(The data)

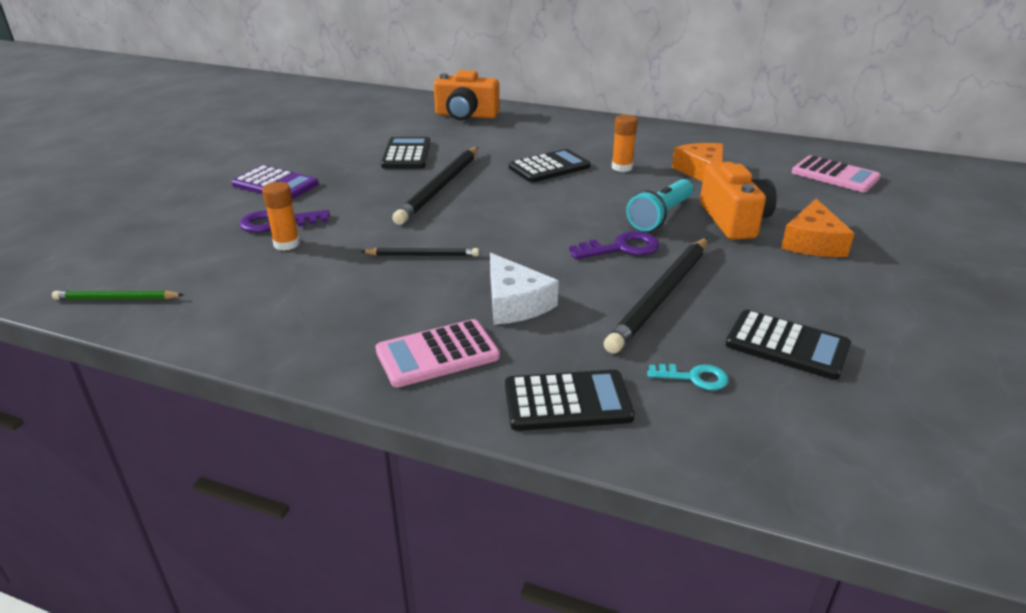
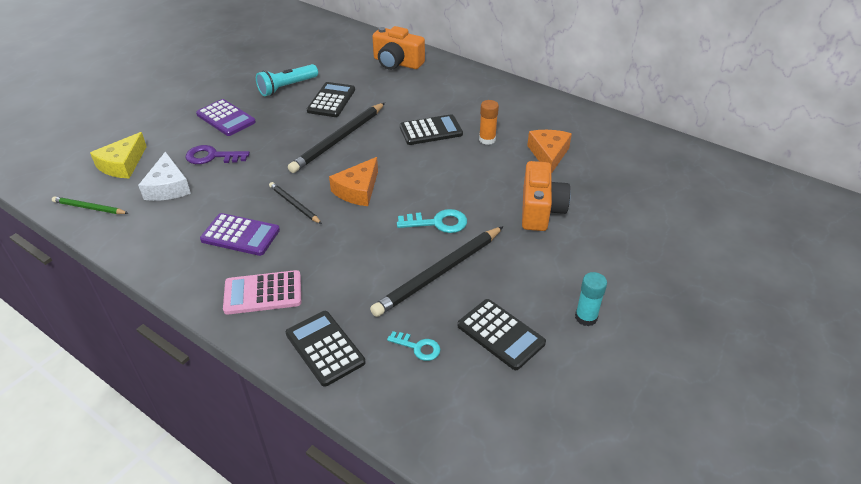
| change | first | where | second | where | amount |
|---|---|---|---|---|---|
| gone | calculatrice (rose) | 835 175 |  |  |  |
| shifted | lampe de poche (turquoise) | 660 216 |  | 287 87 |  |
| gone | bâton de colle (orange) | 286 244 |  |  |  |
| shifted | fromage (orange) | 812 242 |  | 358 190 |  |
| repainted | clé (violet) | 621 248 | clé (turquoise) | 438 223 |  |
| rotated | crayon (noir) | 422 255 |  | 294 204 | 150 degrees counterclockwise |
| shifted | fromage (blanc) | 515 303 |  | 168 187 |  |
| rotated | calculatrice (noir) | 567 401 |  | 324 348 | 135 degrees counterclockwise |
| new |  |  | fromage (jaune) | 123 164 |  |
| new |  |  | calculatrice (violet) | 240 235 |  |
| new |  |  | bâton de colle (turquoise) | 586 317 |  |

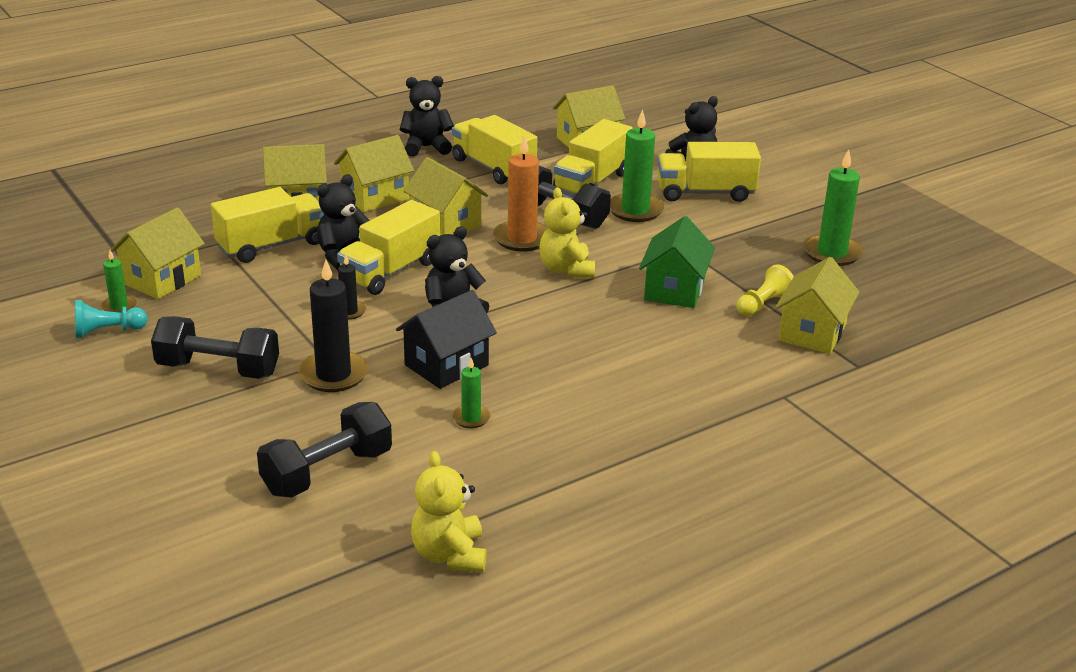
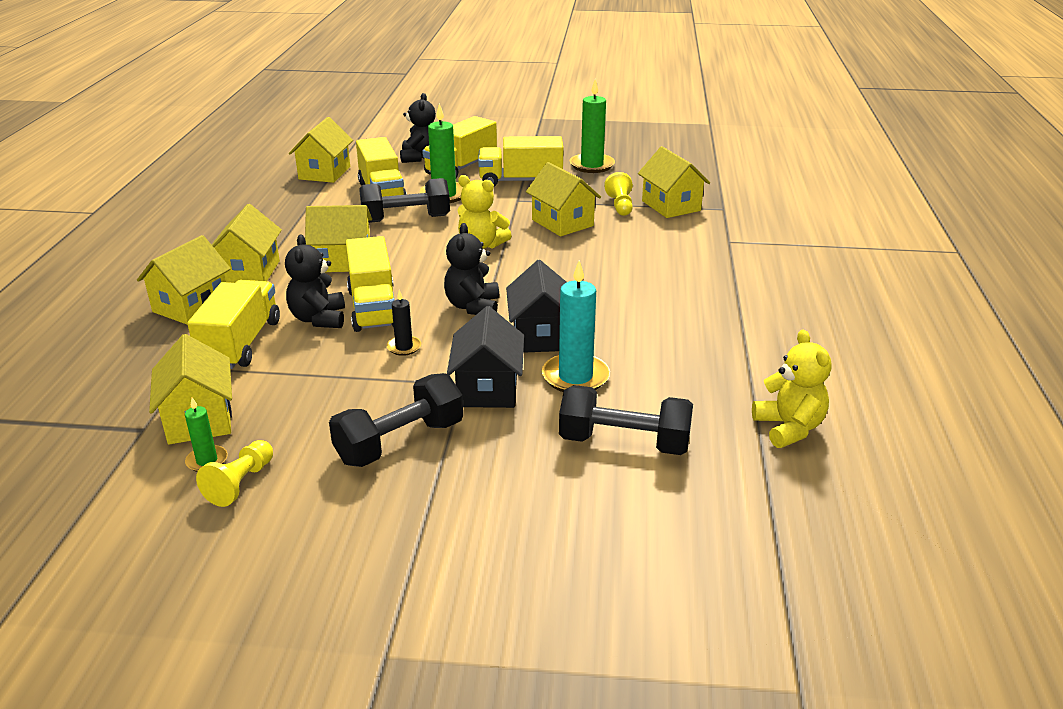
| change | first | where | second | where | amount |
|---|---|---|---|---|---|
| gone | ours en peluche (noir) | 426 147 |  |  |  |
| shifted | camion (jaune) | 493 168 |  | 520 181 |  |
| gone | bougie (orange) | 522 239 |  |  |  |
| repainted | maison (vert) | 674 290 | maison (jaune) | 562 223 |  |
| swapped | bougie (noir) | 333 375 | maison (noir) | 487 388 |  |
| repainted | pion (turquoise) | 107 331 | pion (jaune) | 240 483 |  |
| gone | bougie (vert) | 471 418 |  |  |  |
| rotated | haltère (noir) | 327 472 |  | 624 443 | 75 degrees counterclockwise |
| rotated | ours en peluche (jaune) | 449 555 |  | 789 428 | 135 degrees counterclockwise |
| new |  |  | bougie (turquoise) | 575 377 |  |

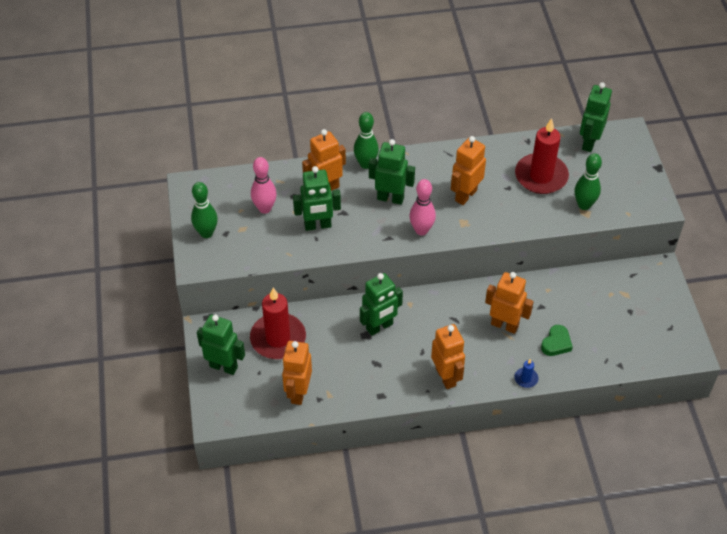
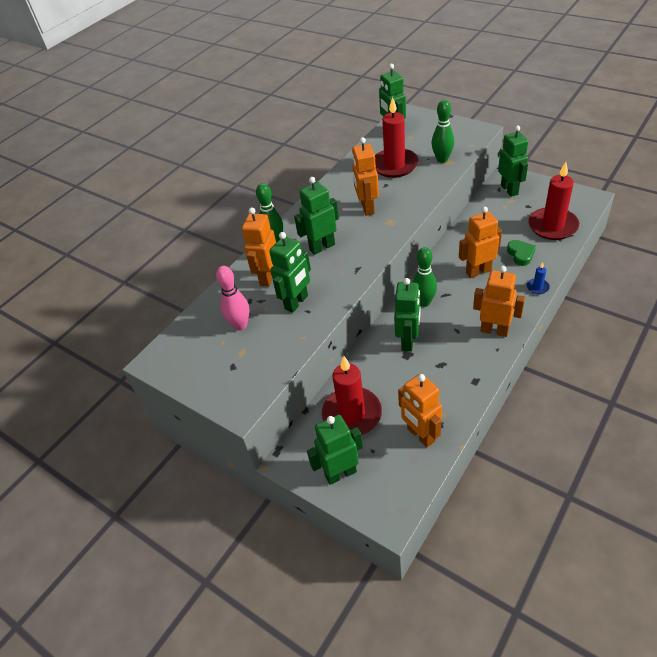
| change | first | where | second | where | amount |
|---|---|---|---|---|---|
| gone | quille (rose) | 421 230 |  |  |  |
| shifted | quille (vert) | 206 233 |  | 424 302 |  |
| new |  |  | robot (vert) | 509 190 |  |
| new |  |  | bougie (rouge) | 552 226 |  |

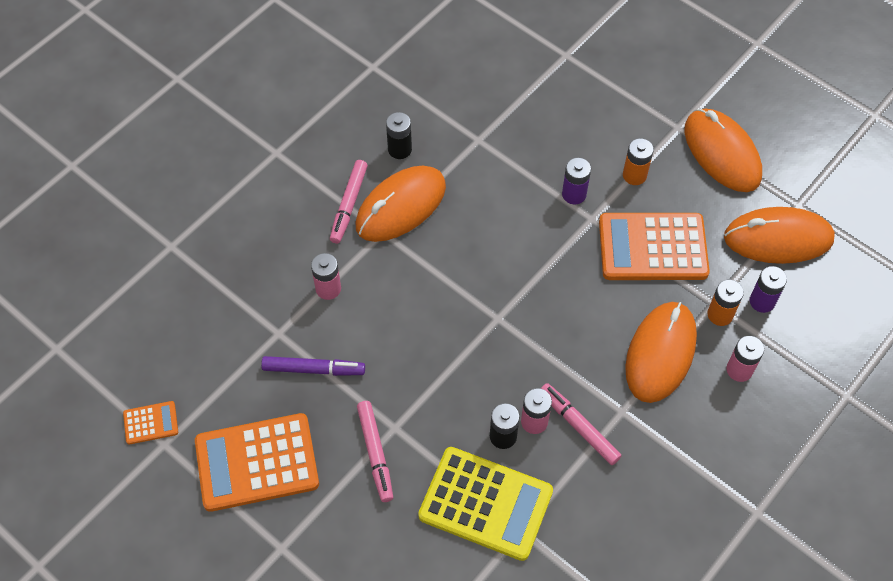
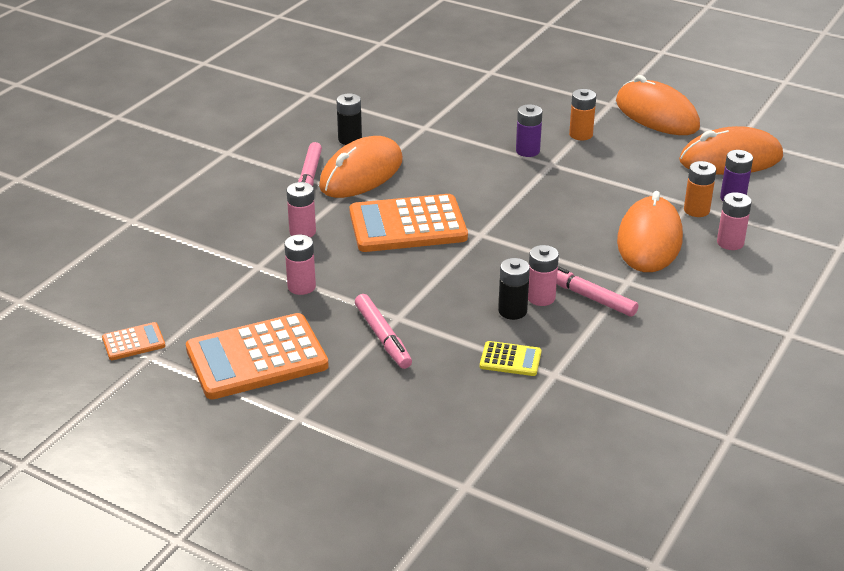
| change | first | where | second | where | amount |
|---|---|---|---|---|---|
| shifted | calculatrice (orange) | 652 248 |  | 407 225 |  |
| swapped | feutre (violet) | 313 369 | pile (rose) | 301 287 |  |
| scaled | calculatrice (jaune) | 485 503 |  | 510 359 | x0.46 |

(End The data)

*Required work:* Only the lines from the start of the records through the line containing "gone | bâton" should be repeated, word for word, with the pictures left out.

*Solution to this task:*
| change | first | where | second | where | amount |
|---|---|---|---|---|---|
| gone | calculatrice (rose) | 835 175 |  |  |  |
| shifted | lampe de poche (turquoise) | 660 216 |  | 287 87 |  |
| gone | bâton de colle (orange) | 286 244 |  |  |  |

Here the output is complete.